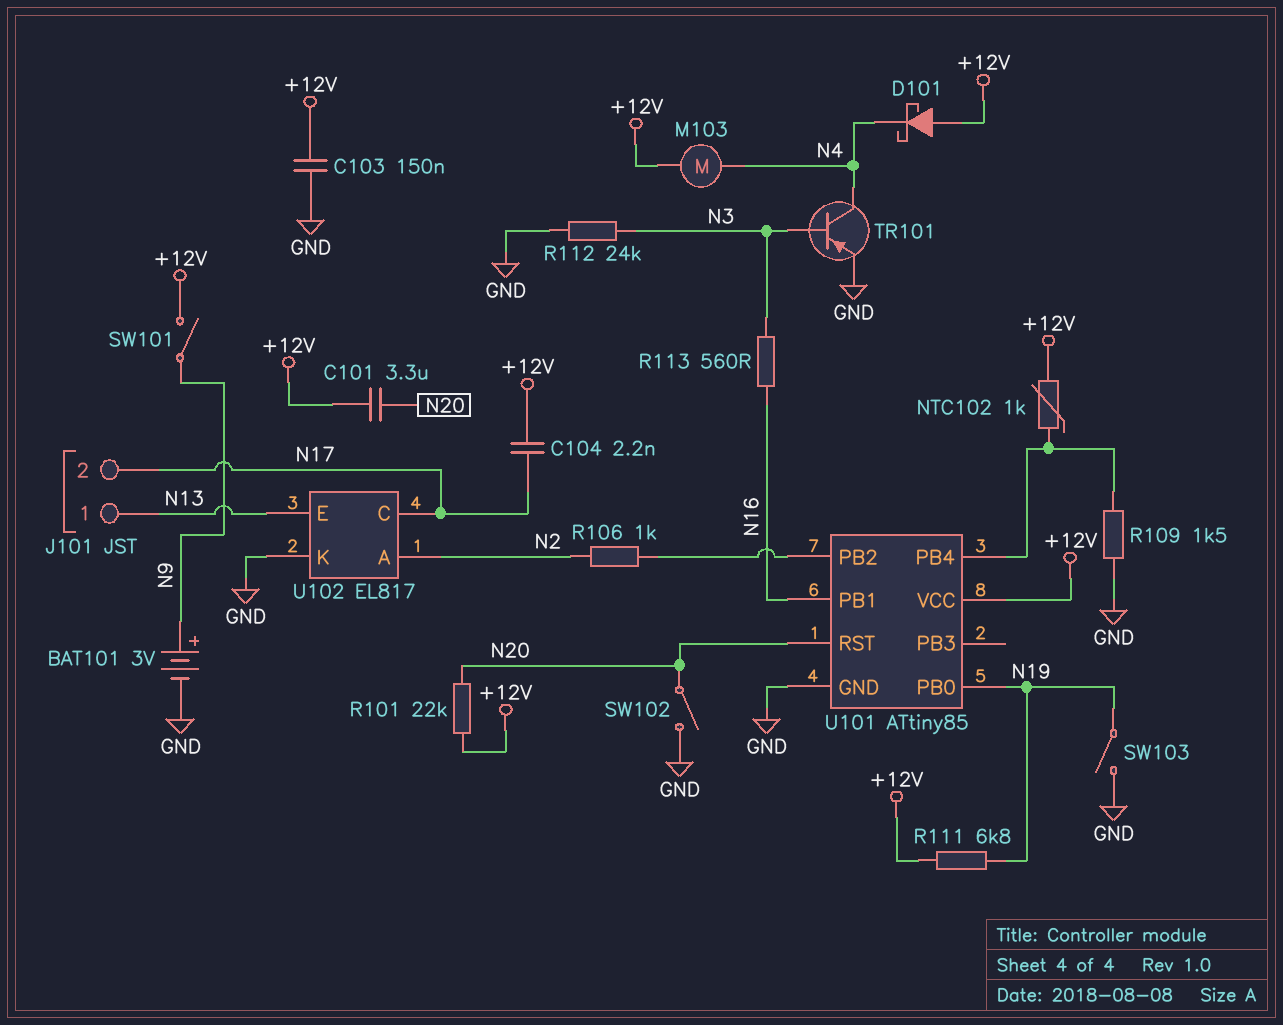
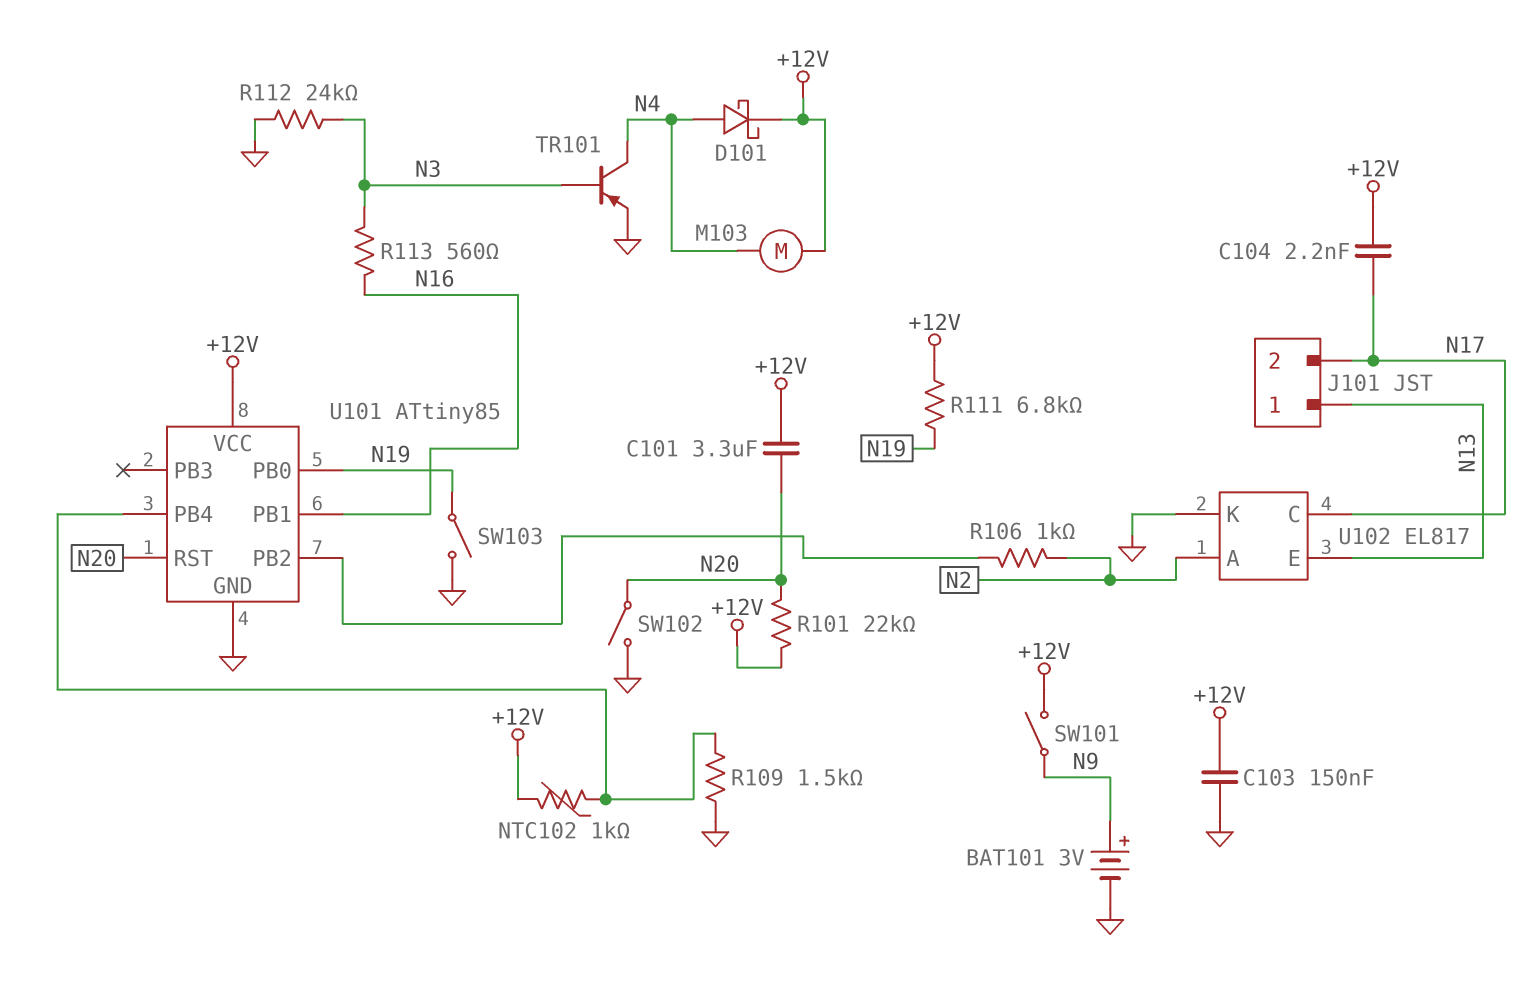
D101: schottky (A +12V, K N4) -> schottky (A N4, K +12V)

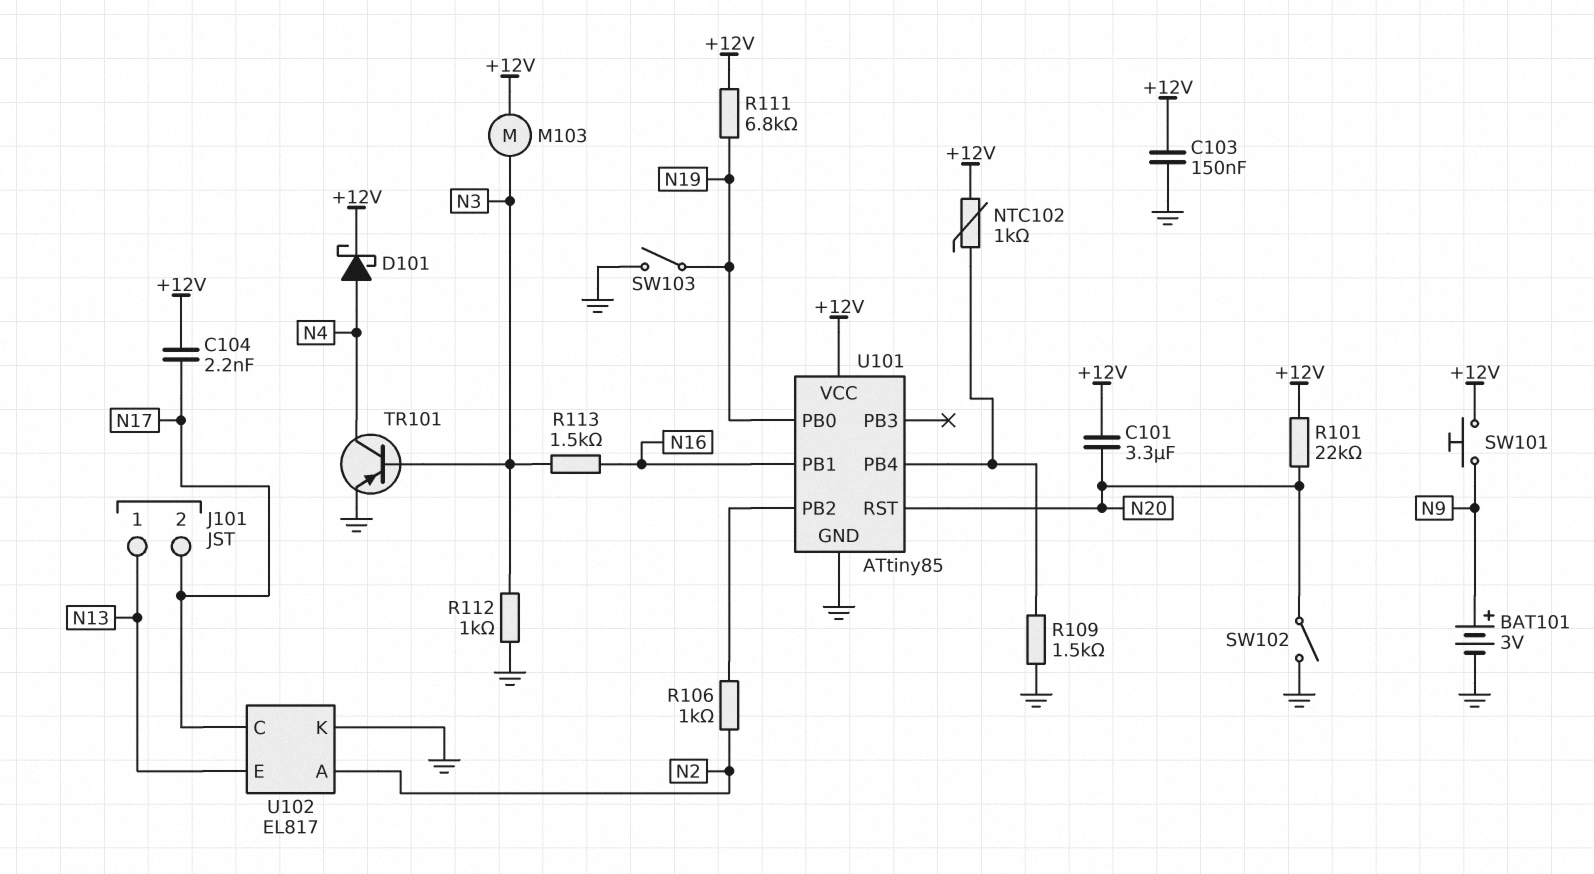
M103: motor (+12V, N4) -> motor (+12V, N3)
R112: 24k (GND, N3) -> 1k (GND, N3)
R113: 560 (N3, N16) -> 1.5k (N3, N16)
SW101: switch (+12V, N9) -> button (+12V, N9)

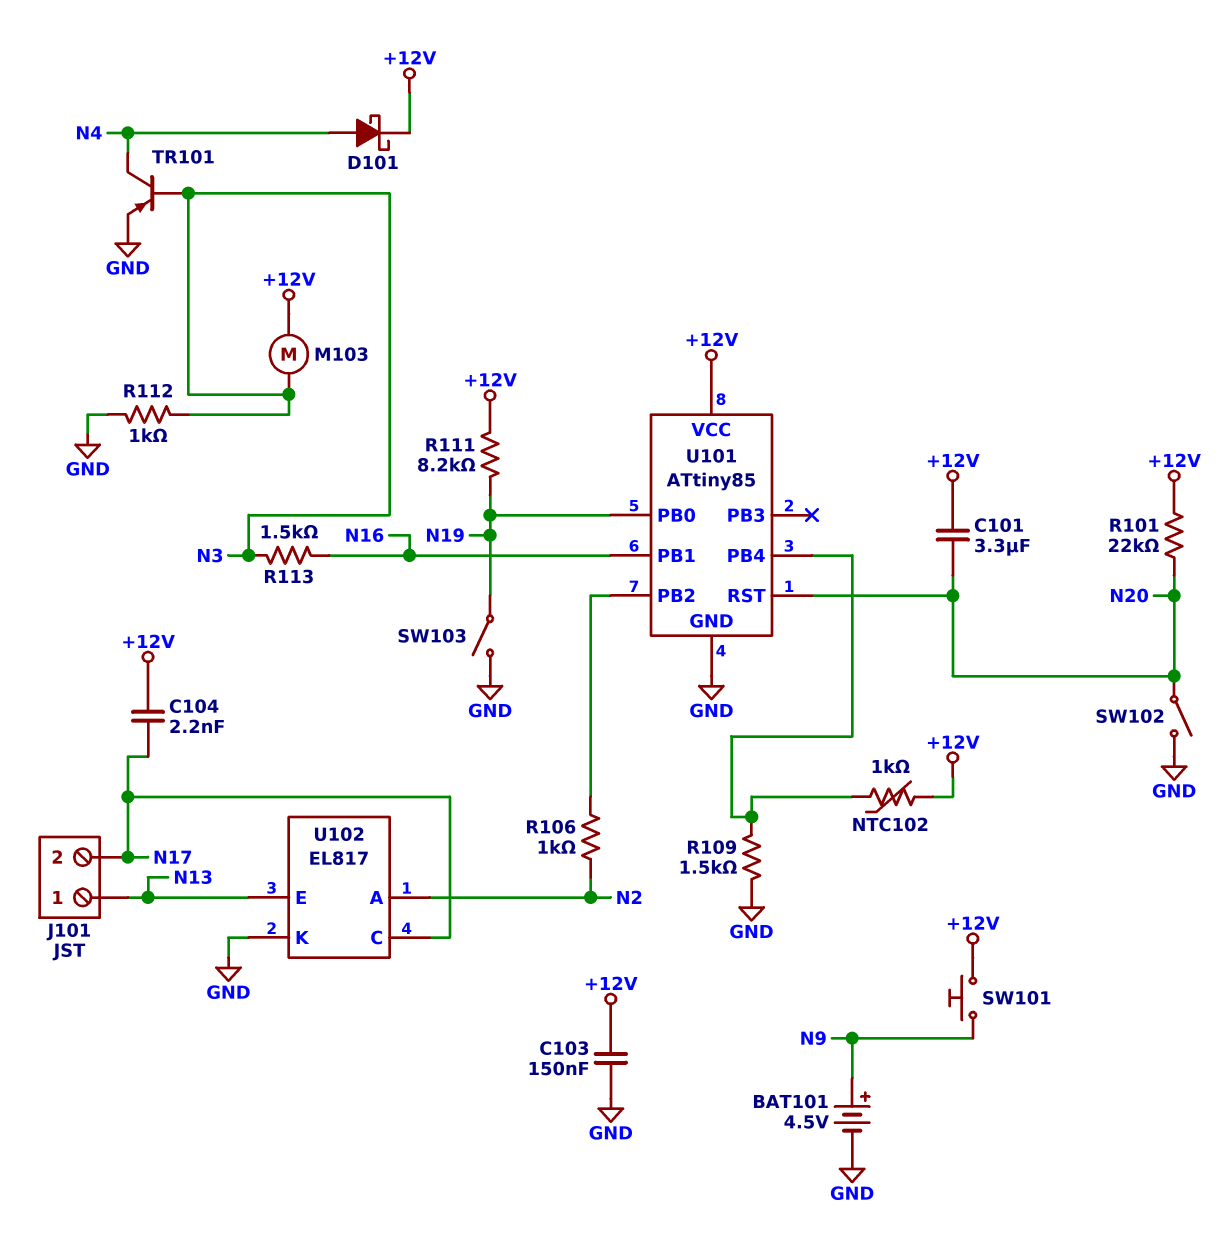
BAT101: 3V (plus N9, minus GND) -> 4.5V (plus N9, minus GND)
R111: 6.8k (+12V, N19) -> 8.2k (+12V, N19)

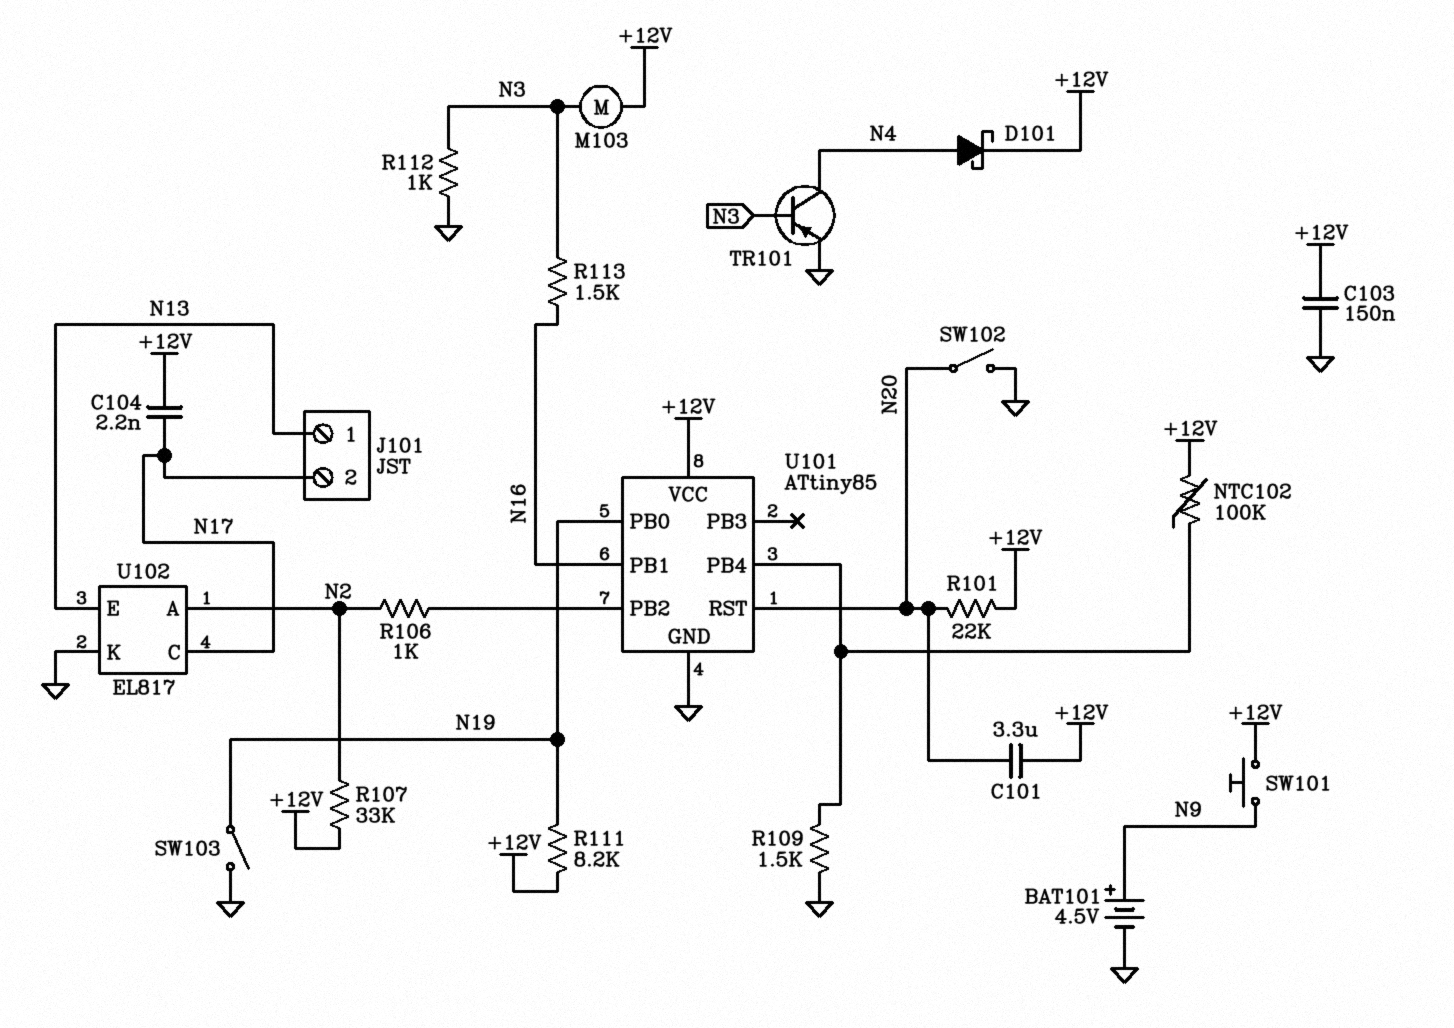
NTC102: 1k (+12V, U101/PB4) -> 100k (+12V, U101/PB4)
R107: none -> 33k (+12V, N2)

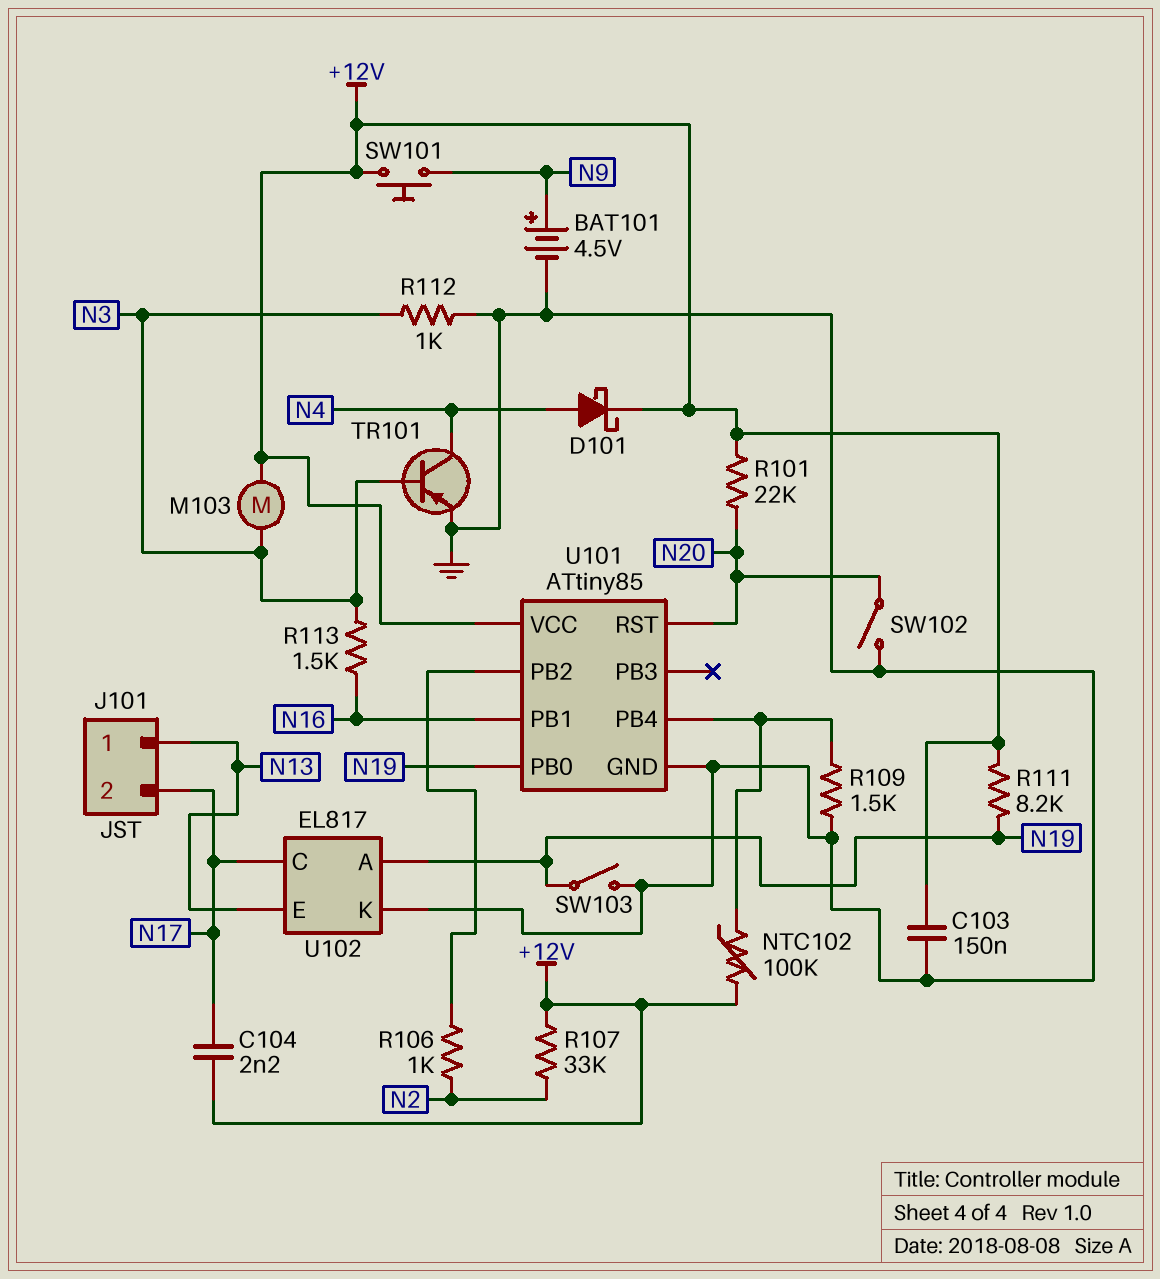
C101: 3.3uF (+12V, N20) -> none
U102 pin A: N2 -> N19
-------------------------
_EXERCISE:_
Would you output each entry exactly and leave the pictures behind?

_SOLUTION FOR THIS PROBLEM:_
D101: schottky (A +12V, K N4) -> schottky (A N4, K +12V)

M103: motor (+12V, N4) -> motor (+12V, N3)
R112: 24k (GND, N3) -> 1k (GND, N3)
R113: 560 (N3, N16) -> 1.5k (N3, N16)
SW101: switch (+12V, N9) -> button (+12V, N9)

BAT101: 3V (plus N9, minus GND) -> 4.5V (plus N9, minus GND)
R111: 6.8k (+12V, N19) -> 8.2k (+12V, N19)

NTC102: 1k (+12V, U101/PB4) -> 100k (+12V, U101/PB4)
R107: none -> 33k (+12V, N2)

C101: 3.3uF (+12V, N20) -> none
U102 pin A: N2 -> N19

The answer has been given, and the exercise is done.